• **EXERCISE GOAL**: In the records below, the relevant part opens with the line containing "The camera went 35" and closes with the line containing "The Leitkegel/gelb ended"; print that part exactly and only, without its pictures.

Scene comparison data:
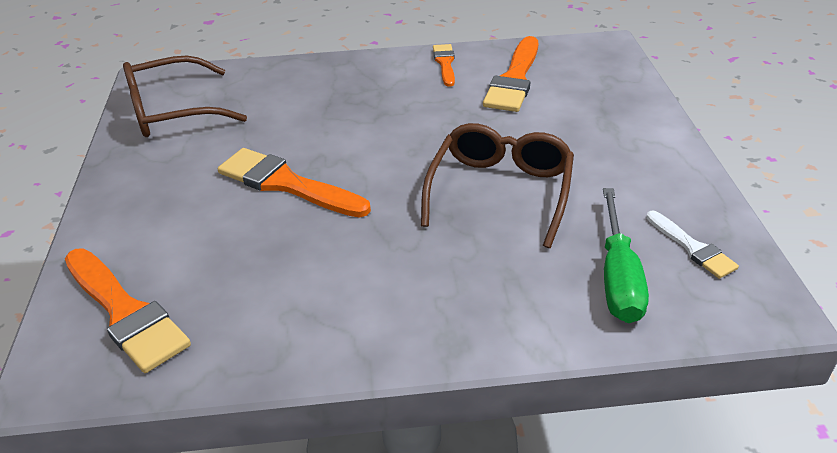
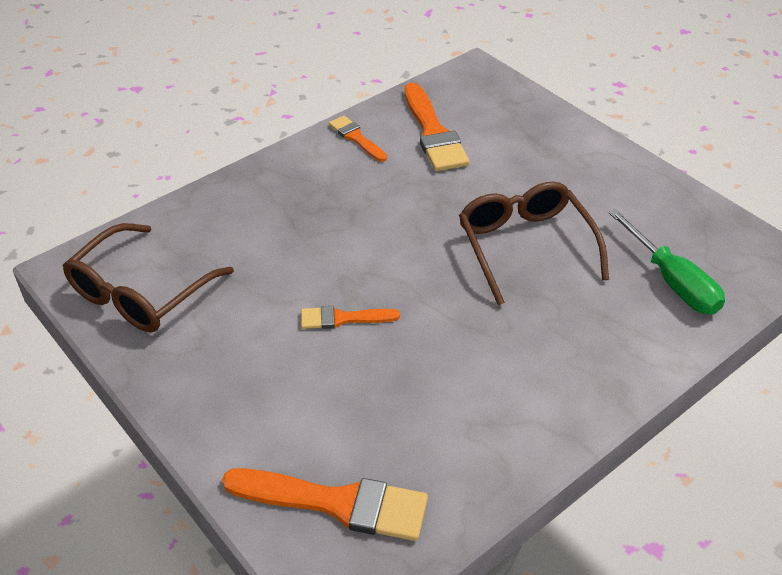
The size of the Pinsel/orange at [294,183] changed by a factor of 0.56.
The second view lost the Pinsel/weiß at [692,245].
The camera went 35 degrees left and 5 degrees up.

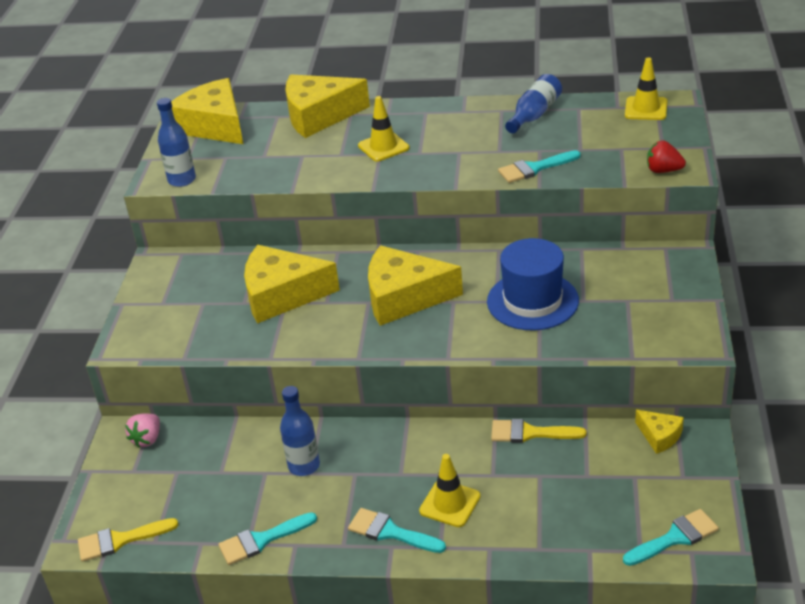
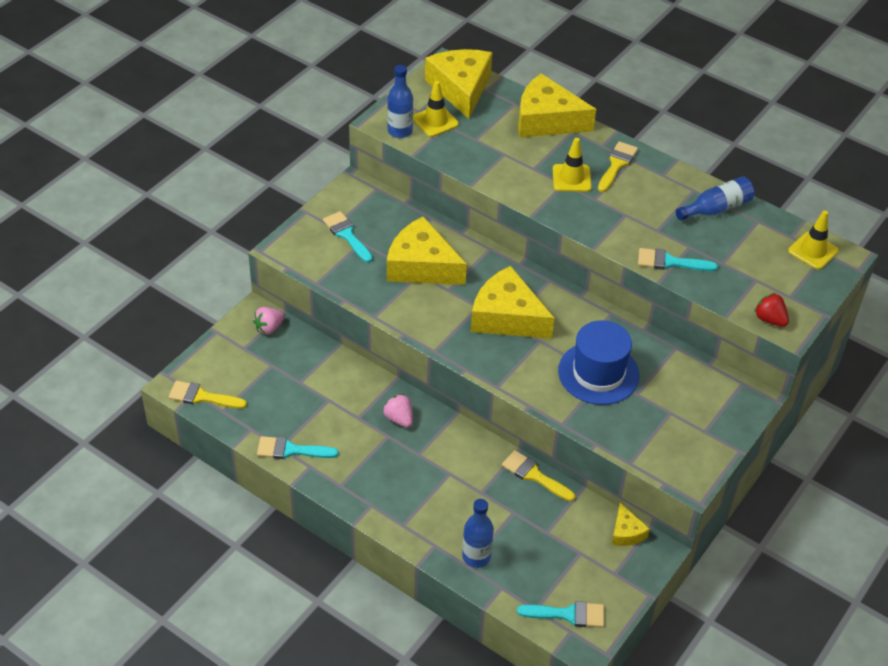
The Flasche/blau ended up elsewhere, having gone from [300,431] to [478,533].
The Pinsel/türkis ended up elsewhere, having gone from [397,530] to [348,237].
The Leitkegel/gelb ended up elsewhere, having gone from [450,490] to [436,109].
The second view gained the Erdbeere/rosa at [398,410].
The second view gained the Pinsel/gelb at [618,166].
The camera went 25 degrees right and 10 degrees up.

• **WRITTEN SOLUTION**:
The camera went 35 degrees left and 5 degrees up.

The Flasche/blau ended up elsewhere, having gone from [300,431] to [478,533].
The Pinsel/türkis ended up elsewhere, having gone from [397,530] to [348,237].
The Leitkegel/gelb ended up elsewhere, having gone from [450,490] to [436,109].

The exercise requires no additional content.